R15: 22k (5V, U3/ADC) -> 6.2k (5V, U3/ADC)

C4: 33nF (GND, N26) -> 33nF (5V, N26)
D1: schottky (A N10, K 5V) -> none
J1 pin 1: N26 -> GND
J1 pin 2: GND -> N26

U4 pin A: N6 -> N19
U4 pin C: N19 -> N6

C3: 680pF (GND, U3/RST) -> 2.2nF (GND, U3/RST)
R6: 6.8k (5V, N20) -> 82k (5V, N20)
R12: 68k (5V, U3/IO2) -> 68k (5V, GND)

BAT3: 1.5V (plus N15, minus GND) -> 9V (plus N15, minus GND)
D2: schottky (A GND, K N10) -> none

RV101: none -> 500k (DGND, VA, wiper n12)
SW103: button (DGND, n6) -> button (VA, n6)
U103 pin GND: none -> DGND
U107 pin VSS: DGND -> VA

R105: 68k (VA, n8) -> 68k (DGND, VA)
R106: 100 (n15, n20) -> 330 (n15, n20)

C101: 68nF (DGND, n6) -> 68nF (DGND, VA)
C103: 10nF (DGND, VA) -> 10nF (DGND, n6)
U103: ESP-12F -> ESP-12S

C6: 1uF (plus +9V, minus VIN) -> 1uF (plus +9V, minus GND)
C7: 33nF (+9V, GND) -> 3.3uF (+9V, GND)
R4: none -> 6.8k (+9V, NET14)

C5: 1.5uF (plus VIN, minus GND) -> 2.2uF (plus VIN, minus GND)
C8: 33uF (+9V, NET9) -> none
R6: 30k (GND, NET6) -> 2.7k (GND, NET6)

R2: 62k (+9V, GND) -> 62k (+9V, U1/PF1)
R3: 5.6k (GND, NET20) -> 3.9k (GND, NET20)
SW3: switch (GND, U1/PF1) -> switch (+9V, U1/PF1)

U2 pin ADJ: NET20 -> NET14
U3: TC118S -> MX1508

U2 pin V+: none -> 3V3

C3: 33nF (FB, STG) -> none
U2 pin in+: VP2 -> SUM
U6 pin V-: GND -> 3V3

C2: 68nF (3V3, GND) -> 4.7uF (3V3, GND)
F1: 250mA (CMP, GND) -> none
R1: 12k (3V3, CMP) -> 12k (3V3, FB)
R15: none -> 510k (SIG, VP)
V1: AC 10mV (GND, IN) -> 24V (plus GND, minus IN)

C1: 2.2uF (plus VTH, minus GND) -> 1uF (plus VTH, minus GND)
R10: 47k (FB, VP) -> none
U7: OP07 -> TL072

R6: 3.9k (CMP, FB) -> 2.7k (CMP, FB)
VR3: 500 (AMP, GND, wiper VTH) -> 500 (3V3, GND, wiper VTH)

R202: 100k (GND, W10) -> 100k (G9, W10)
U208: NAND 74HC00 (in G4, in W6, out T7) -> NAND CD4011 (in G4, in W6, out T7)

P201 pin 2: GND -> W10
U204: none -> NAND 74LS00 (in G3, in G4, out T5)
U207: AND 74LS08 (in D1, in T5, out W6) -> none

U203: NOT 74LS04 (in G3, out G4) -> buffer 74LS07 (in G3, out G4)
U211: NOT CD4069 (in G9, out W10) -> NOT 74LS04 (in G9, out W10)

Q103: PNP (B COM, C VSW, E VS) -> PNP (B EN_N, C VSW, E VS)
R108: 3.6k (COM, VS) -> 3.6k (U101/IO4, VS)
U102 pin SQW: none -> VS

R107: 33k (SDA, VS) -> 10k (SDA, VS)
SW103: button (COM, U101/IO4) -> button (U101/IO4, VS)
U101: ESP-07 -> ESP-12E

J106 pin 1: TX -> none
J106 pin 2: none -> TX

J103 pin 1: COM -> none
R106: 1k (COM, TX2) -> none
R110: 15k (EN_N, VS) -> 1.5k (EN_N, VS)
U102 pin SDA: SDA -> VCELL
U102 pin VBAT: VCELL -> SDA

Task to complete: Copy the stretch of the records above that runs from the line with "BAT3: 1.5V (plus" through the line with "U107 pin VSS: DGND -> VA". Both end lines belong in the copy, and nothing else does.

Expected answer:
BAT3: 1.5V (plus N15, minus GND) -> 9V (plus N15, minus GND)
D2: schottky (A GND, K N10) -> none

RV101: none -> 500k (DGND, VA, wiper n12)
SW103: button (DGND, n6) -> button (VA, n6)
U103 pin GND: none -> DGND
U107 pin VSS: DGND -> VA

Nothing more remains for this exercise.